WORK TO COMPLETE:
If a line in the records below holds the word "NMOS", copy it.

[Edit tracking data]
Segment Open
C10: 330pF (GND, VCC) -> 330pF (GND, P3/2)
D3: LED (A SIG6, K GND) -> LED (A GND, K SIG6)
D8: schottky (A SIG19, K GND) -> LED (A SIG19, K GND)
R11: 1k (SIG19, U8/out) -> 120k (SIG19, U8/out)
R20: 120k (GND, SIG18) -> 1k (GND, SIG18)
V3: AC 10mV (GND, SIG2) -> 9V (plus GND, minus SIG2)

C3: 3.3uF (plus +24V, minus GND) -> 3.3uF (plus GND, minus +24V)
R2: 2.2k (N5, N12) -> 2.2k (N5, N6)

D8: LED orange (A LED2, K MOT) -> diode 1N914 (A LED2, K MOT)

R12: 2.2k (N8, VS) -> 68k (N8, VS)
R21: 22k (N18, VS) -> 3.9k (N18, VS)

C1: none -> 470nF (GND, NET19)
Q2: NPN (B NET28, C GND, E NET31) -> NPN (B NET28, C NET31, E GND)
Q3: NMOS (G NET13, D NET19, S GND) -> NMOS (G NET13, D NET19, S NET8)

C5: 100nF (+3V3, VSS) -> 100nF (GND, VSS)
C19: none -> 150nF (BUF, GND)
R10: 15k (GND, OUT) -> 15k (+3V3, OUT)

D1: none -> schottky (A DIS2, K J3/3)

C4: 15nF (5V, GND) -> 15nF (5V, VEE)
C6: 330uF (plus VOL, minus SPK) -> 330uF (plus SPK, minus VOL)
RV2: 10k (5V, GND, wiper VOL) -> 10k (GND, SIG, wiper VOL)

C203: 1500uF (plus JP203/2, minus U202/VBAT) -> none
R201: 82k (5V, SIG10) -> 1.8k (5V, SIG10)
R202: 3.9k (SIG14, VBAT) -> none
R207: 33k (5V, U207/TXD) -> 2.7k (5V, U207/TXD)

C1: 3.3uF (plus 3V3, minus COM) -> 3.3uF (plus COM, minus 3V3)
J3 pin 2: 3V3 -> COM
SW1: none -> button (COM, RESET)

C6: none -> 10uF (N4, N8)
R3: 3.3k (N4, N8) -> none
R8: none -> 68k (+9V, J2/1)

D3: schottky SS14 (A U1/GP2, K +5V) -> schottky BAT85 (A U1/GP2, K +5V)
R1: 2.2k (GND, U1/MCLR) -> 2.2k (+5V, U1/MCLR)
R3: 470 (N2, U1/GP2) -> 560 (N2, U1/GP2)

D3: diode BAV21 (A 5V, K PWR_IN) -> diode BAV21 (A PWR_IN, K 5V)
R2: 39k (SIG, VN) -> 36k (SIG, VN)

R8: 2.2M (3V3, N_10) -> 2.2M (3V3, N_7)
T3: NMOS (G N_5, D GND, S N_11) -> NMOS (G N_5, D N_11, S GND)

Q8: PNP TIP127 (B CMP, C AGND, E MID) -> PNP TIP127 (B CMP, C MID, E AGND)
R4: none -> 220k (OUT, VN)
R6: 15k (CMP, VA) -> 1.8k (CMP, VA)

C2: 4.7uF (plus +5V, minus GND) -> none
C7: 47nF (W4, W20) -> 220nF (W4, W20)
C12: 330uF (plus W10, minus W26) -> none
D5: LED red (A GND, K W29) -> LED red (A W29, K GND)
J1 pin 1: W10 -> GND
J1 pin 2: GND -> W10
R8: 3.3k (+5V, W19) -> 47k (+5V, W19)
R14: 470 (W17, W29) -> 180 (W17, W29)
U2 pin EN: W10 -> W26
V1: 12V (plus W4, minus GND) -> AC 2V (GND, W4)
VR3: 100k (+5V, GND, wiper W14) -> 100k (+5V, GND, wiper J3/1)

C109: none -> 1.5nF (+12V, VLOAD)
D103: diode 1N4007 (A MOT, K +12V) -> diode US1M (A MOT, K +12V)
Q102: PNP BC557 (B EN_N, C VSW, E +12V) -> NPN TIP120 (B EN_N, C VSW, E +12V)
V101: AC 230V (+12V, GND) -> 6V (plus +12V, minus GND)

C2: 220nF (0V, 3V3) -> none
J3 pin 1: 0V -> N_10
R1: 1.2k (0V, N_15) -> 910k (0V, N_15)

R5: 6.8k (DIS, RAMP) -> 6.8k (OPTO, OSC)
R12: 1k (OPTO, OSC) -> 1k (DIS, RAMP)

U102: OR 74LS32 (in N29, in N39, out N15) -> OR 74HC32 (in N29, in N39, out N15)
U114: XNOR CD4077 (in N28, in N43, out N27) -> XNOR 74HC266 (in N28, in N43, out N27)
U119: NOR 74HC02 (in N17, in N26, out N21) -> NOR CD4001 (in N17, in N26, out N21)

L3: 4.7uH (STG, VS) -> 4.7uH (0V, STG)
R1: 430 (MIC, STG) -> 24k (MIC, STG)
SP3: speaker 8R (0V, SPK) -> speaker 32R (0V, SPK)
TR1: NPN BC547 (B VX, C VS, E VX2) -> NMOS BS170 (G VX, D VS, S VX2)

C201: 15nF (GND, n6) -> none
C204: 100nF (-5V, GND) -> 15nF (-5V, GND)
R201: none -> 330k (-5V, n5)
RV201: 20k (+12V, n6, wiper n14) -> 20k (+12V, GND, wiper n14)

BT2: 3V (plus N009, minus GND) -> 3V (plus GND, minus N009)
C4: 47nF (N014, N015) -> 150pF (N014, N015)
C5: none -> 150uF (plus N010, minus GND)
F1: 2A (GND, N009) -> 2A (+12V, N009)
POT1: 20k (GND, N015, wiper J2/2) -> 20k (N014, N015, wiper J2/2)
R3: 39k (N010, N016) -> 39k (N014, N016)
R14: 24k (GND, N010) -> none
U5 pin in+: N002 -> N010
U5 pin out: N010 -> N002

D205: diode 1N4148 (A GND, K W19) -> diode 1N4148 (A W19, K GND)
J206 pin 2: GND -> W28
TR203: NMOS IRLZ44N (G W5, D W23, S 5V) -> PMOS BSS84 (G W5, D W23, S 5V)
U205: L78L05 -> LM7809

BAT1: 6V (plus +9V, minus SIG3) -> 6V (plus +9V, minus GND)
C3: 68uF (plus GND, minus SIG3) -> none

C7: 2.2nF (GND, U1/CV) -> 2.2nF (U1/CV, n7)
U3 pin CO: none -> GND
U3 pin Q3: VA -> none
Segment Closed
EXERCISE ANSWER:
Q3: NMOS (G NET13, D NET19, S GND) -> NMOS (G NET13, D NET19, S NET8)
T3: NMOS (G N_5, D GND, S N_11) -> NMOS (G N_5, D N_11, S GND)
TR1: NPN BC547 (B VX, C VS, E VX2) -> NMOS BS170 (G VX, D VS, S VX2)
TR203: NMOS IRLZ44N (G W5, D W23, S 5V) -> PMOS BSS84 (G W5, D W23, S 5V)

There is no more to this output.